- **Input data**:
════════════════════
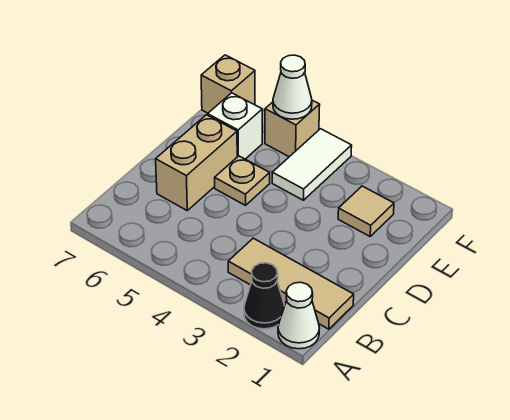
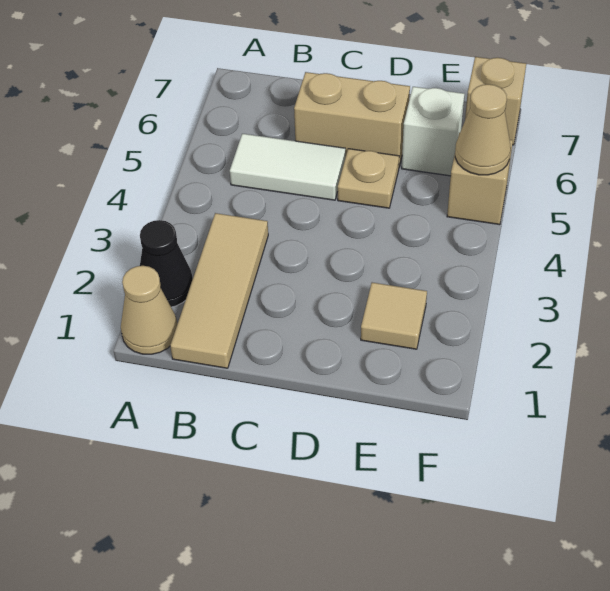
white cone A1 level 1 -> tan cone A1 level 1
white tile E4:F4 level 1 -> white tile B5:C5 level 1
white cone F5 level 2 -> tan cone F5 level 2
════════════════════
- **Exercise goal**: Write out all the data exactly, minus pictures.

- **Solution for this exercise**:
white cone A1 level 1 -> tan cone A1 level 1
white tile E4:F4 level 1 -> white tile B5:C5 level 1
white cone F5 level 2 -> tan cone F5 level 2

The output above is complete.